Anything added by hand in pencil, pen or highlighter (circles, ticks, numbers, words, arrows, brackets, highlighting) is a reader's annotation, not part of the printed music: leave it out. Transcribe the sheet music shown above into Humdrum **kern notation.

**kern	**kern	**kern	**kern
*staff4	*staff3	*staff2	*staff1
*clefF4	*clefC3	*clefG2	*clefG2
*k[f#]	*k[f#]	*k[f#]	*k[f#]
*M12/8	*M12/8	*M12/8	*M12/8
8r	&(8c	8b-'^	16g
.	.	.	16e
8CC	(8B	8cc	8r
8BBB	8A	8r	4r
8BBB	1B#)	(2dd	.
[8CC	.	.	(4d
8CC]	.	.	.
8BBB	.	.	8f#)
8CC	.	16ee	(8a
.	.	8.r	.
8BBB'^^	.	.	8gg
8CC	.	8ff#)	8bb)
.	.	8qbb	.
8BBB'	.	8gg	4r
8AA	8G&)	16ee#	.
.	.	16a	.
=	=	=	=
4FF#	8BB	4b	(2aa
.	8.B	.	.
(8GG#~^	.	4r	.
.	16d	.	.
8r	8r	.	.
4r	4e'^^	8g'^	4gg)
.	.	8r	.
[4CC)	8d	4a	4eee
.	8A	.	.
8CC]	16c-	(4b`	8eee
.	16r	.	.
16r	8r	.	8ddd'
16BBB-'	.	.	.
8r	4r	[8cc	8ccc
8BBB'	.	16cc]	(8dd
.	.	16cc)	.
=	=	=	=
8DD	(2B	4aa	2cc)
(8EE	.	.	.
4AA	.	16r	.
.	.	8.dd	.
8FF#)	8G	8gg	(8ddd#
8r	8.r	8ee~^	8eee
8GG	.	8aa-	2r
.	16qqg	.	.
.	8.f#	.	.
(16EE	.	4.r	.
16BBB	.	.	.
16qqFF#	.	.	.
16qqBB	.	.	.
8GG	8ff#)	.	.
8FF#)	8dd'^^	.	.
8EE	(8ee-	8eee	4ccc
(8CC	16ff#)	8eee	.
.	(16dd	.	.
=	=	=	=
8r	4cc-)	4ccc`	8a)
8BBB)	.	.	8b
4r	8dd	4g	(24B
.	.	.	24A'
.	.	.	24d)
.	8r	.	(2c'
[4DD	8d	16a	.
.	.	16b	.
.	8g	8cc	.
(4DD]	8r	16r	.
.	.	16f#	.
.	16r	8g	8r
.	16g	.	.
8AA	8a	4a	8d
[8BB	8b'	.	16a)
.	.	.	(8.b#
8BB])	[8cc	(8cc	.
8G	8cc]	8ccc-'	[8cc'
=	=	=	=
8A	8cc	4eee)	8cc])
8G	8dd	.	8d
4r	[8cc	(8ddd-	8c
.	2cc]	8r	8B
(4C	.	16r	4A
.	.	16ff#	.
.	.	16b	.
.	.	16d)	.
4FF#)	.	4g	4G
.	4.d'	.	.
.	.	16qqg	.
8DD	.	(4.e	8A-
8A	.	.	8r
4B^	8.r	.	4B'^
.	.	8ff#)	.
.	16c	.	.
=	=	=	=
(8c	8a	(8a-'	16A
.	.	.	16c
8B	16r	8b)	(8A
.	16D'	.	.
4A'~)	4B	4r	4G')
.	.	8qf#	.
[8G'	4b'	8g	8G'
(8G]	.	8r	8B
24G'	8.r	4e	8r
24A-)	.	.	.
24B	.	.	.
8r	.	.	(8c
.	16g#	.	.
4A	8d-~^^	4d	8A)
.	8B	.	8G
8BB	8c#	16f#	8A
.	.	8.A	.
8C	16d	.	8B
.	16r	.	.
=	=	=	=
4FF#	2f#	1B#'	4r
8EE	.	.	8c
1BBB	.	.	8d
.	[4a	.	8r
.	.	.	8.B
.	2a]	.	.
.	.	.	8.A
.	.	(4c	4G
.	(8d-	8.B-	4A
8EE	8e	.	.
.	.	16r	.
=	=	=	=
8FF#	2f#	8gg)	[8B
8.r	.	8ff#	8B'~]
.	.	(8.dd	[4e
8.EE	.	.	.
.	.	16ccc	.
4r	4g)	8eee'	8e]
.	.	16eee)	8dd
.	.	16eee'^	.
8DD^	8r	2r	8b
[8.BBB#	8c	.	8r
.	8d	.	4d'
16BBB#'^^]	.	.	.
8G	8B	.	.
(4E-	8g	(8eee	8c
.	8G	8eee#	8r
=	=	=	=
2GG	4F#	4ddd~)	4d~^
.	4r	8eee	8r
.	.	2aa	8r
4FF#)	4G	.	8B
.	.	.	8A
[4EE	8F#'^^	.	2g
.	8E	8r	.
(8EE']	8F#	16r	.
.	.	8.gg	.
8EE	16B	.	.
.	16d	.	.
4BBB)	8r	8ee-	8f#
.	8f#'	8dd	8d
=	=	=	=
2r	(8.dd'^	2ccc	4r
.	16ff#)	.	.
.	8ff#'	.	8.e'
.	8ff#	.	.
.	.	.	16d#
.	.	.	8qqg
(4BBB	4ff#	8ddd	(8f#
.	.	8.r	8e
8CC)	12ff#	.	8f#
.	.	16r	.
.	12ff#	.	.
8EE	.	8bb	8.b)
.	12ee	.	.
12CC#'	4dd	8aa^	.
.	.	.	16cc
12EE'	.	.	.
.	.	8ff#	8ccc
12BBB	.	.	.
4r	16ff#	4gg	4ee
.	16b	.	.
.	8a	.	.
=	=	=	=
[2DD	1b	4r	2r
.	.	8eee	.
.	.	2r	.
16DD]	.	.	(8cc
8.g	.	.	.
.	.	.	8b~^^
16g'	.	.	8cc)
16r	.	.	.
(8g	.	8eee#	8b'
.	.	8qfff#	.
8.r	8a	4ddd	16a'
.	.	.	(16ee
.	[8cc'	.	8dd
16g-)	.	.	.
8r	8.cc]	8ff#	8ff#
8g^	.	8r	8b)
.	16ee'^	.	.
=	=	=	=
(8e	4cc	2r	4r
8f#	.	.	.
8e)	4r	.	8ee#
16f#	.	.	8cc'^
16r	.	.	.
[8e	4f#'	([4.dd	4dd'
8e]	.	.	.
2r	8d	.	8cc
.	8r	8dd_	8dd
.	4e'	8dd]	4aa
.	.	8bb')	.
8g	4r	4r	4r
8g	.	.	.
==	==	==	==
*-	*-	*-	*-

+++++

[Goal]: How many lines in the rows above contain the string "kern"? Case counts, and the reply should be the number alone.

[Response to this exercise]: 2